• **Your goal**
Only one stretch of the material below is wanted: everything from the line containing "(426, 165) = (389, 188): orange" down to the line containing "(583, 316) = (488, 323): none", both ends included. Repeat it exactly and skip the pictures.
** Input material follows **
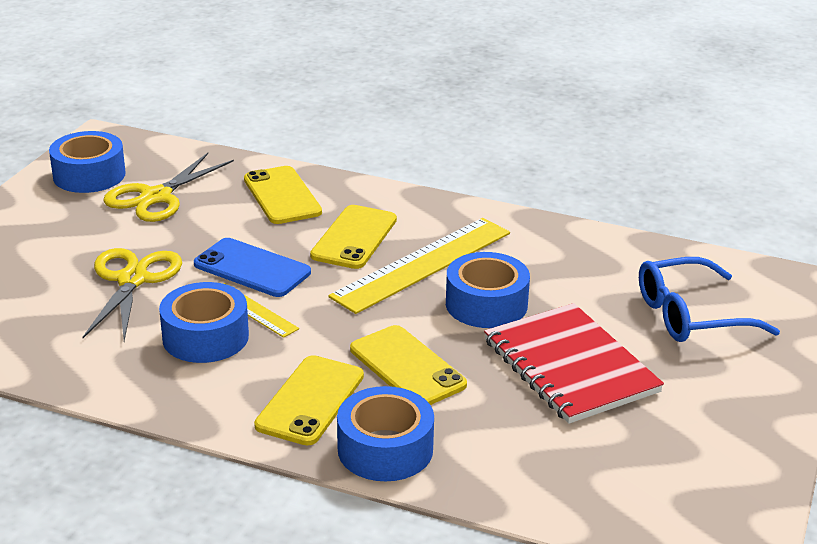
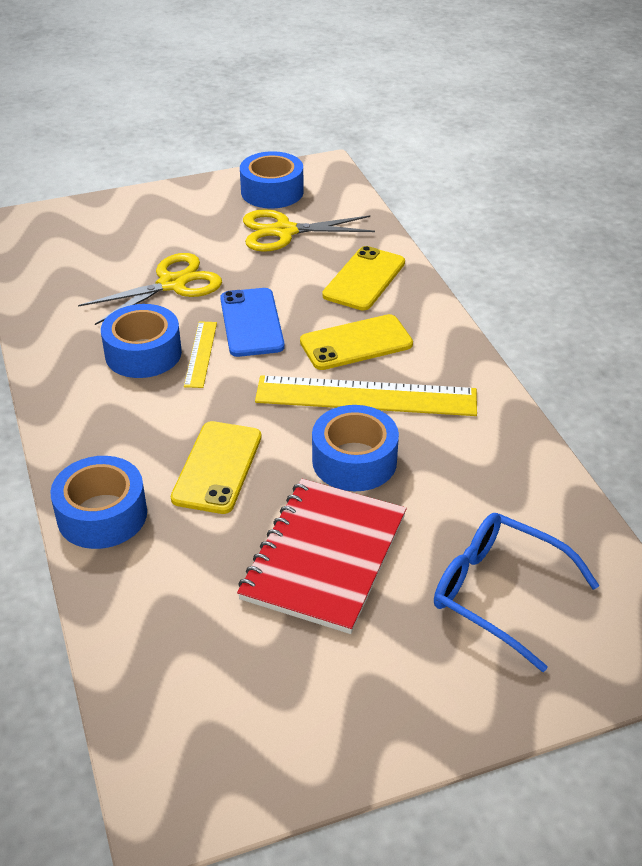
camera: 50 degrees right, 10 degrees up
(310, 400) = (122, 444): yellow phone -> none

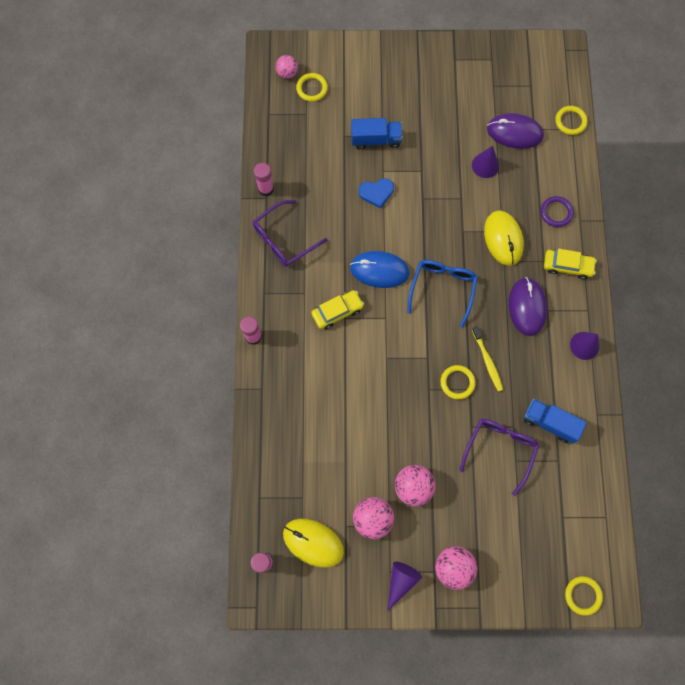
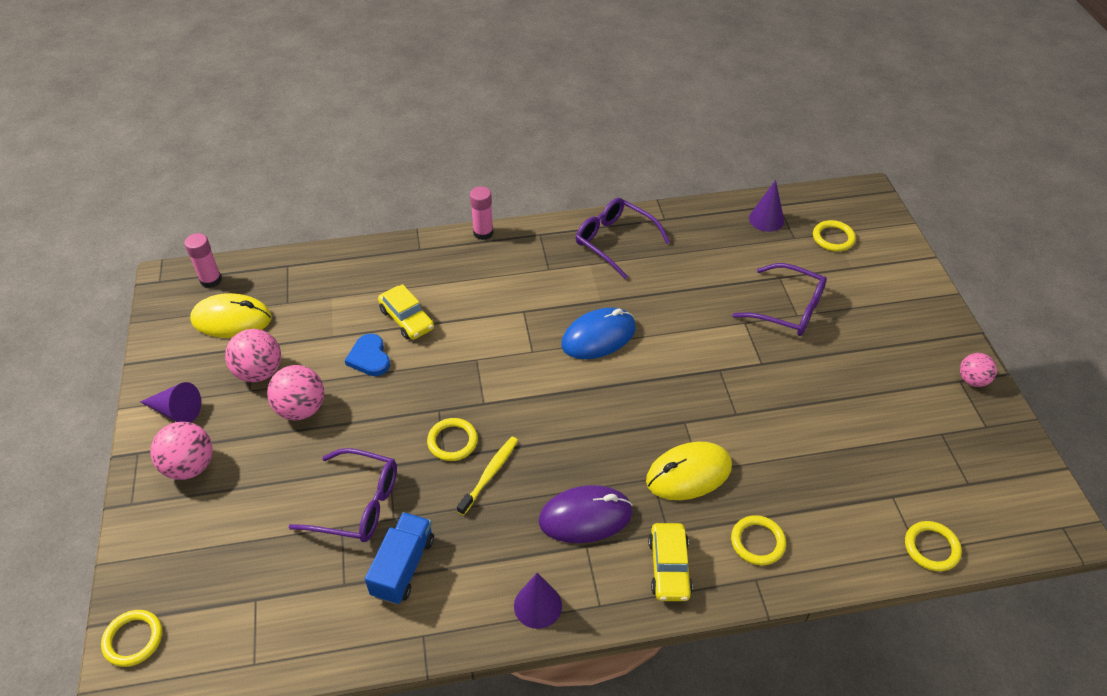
camera: 80 degrees right, 25 degrees down
(266, 189) = (676, 217): pink glue stick -> none
(287, 73) = (843, 213): pink ball -> pink ball (972, 380)
(313, 542) = (232, 319): yellow mouse -> yellow mouse turned 75 degrees clockwise
(337, 311) = (531, 303): yellow car -> yellow car (406, 319)
(375, 139) = (788, 309): blue truck -> purple glasses
(376, 193) = (709, 320): blue heart -> blue heart (369, 358)
(379, 270) = (598, 336): blue mouse -> blue mouse turned 60 degrees clockwise
(442, 289) = (589, 408): blue glasses -> none
(485, 165) = (801, 437): purple cone -> purple cone (766, 219)
(487, 361) = (489, 474): yellow toothbrush -> yellow toothbrush turned 150 degrees clockwise
(514, 132) = (874, 470): purple mouse -> none
(556, 212) = (757, 542): purple ring -> yellow ring

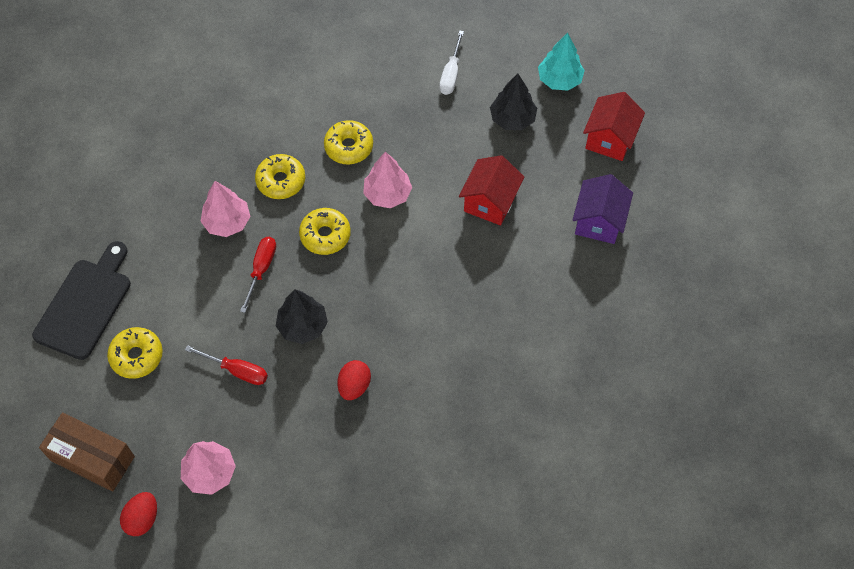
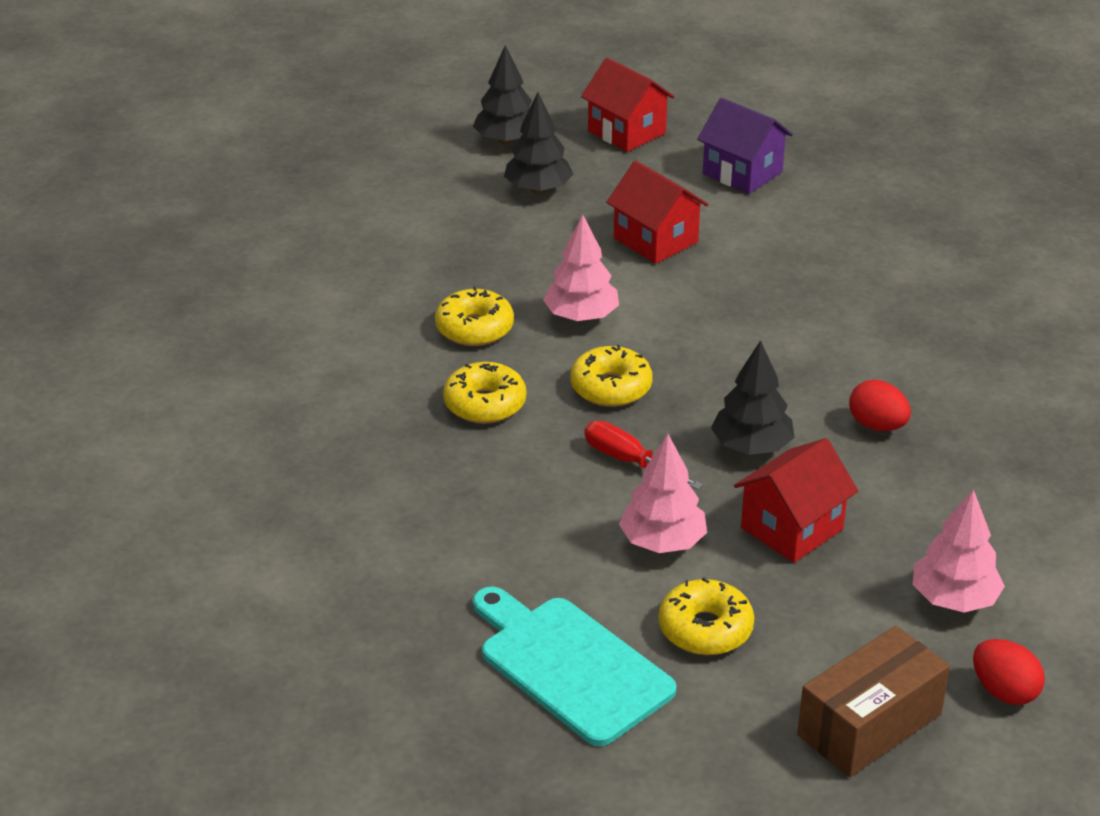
camera: 65 degrees left, 25 degrees down
(85, 304) = (570, 666): black cutting board -> turquoise cutting board
(227, 222) = (519, 474): pink tree -> pink tree (662, 542)
(237, 370) = (791, 528): red screwdriver -> red house
(451, 74) = (424, 214): white screwdriver -> none
(559, 80) = (506, 140): turquoise tree -> black tree

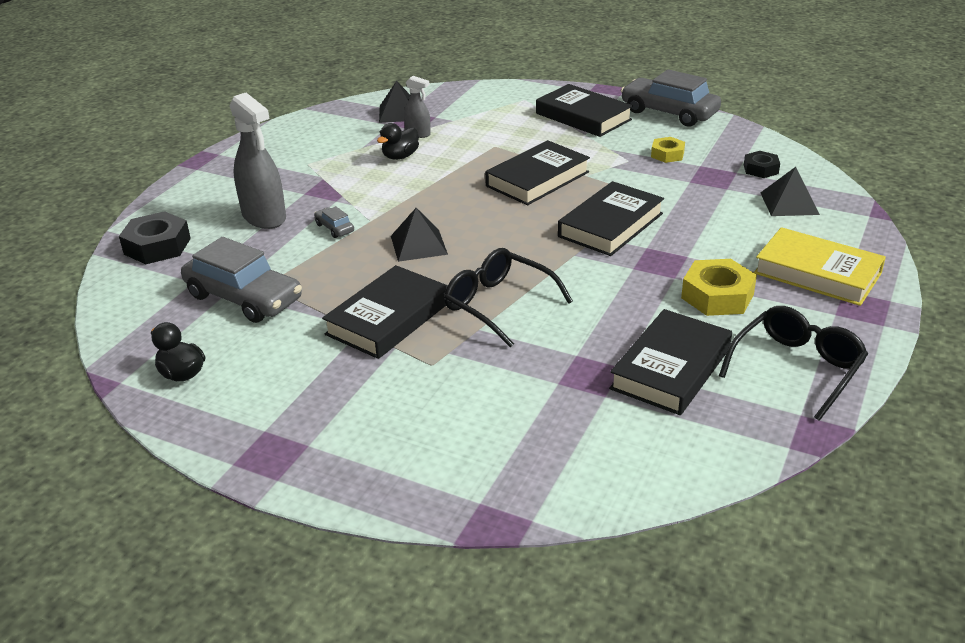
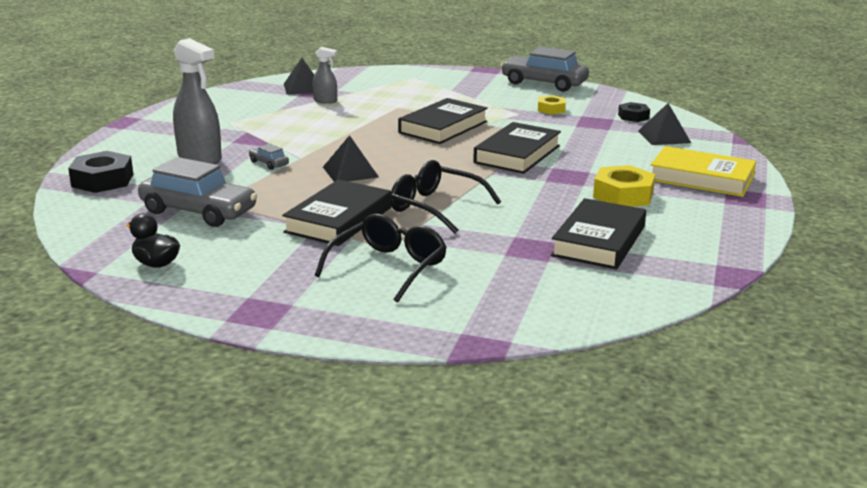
camera: 10 degrees left, 10 degrees down
(400, 156) = (314, 116): black duck -> none
(583, 116) = (470, 87): black book -> none
(796, 368) = (703, 236): black glasses -> black glasses (388, 268)

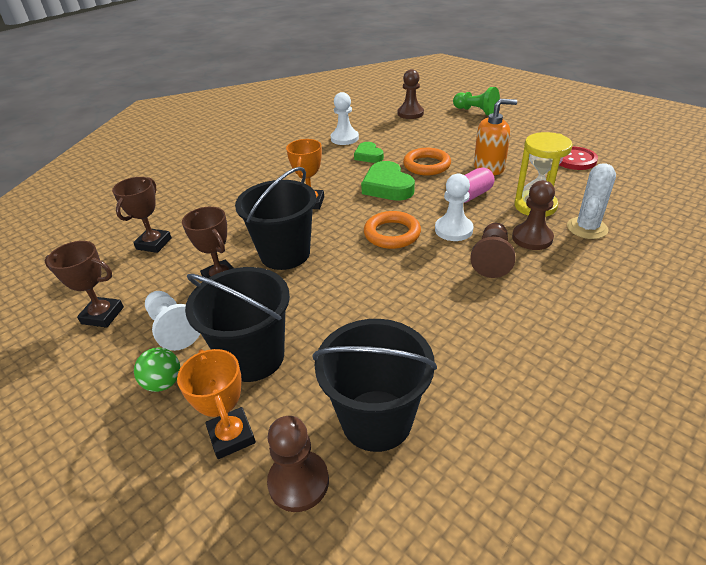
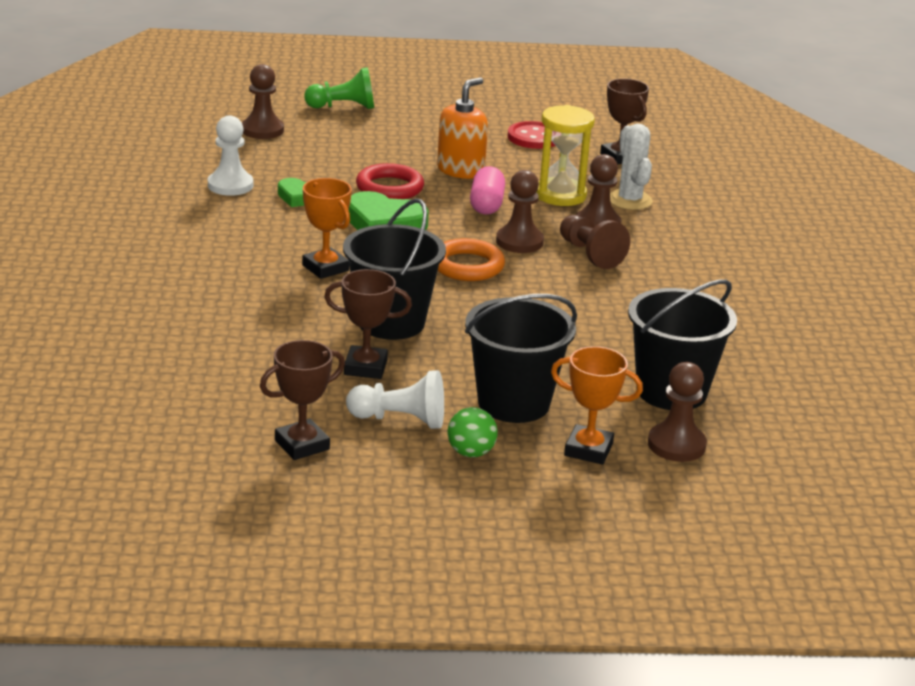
camera: 50 degrees left, 10 degrees down
(154, 244) = (216, 372): brown trophy -> brown trophy (620, 157)
(426, 165) = (389, 188): orange ring -> red ring
(453, 230) = (519, 242): white pawn -> brown pawn

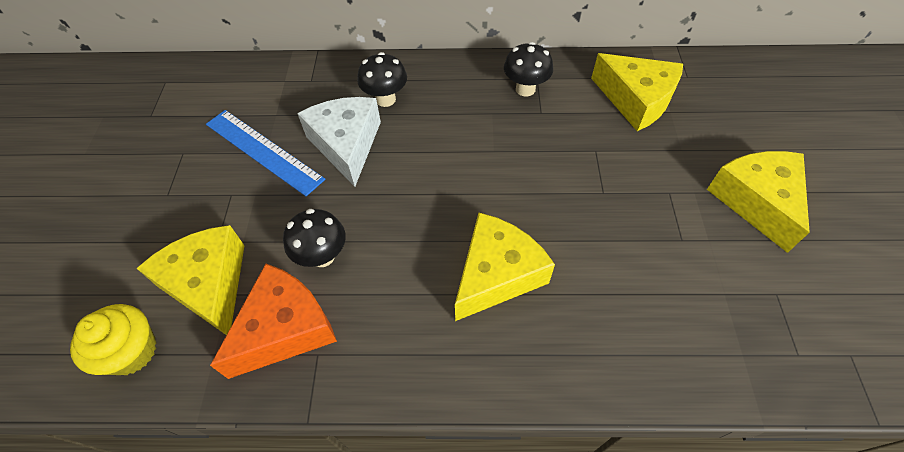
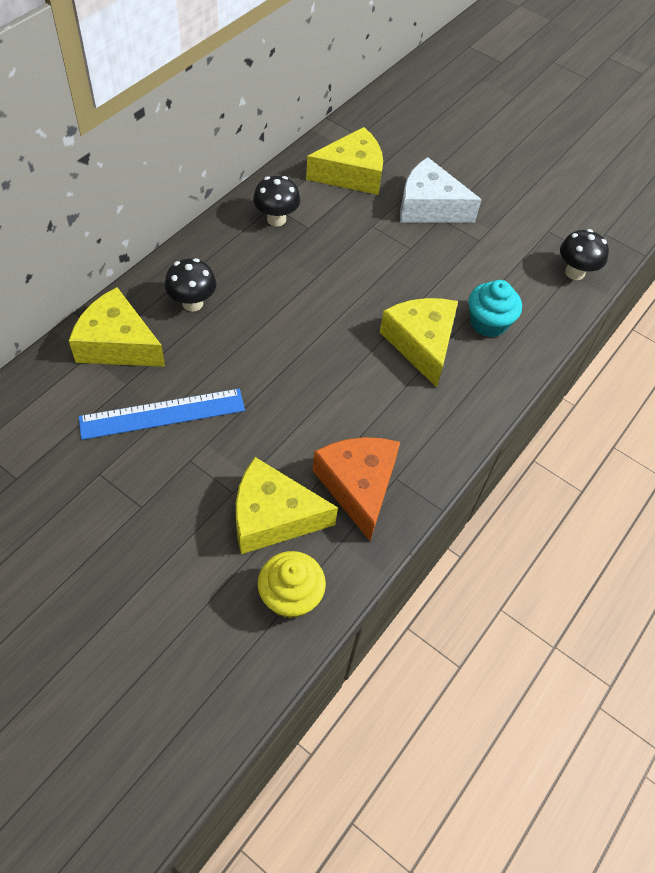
camera: 60 degrees left, 0 degrees up
(322, 256) = (314, 431): black mushroom -> black mushroom (575, 272)
(346, 145) = (216, 356): white cheese -> white cheese (429, 207)
(583, 316) = (488, 323): none -> turquoise cupcake
(756, 201) = (485, 188): yellow cheese -> yellow cheese (118, 344)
** End of Input material **
• **Response area**
(426, 165) = (389, 188): orange ring -> red ring
(453, 230) = (519, 242): white pawn -> brown pawn

camera: 60 degrees left, 0 degrees up
(322, 256) = (314, 431): black mushroom -> black mushroom (575, 272)
(346, 145) = (216, 356): white cheese -> white cheese (429, 207)
(583, 316) = (488, 323): none -> turquoise cupcake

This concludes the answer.